What to produce: Lines below starting with the line with "black goblet: 1 -> 2" and going on through the line with "yellow fork: 3 -> 2" must be output exactly; the rest of the records must be left out.

(Raw data begins)

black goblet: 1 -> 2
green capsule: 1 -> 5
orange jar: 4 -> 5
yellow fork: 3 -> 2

(Raw data ends)
(Raw data begins)

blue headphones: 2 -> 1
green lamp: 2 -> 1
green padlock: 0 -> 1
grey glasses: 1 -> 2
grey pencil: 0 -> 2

(Raw data ends)

Output:
black goblet: 1 -> 2
green capsule: 1 -> 5
orange jar: 4 -> 5
yellow fork: 3 -> 2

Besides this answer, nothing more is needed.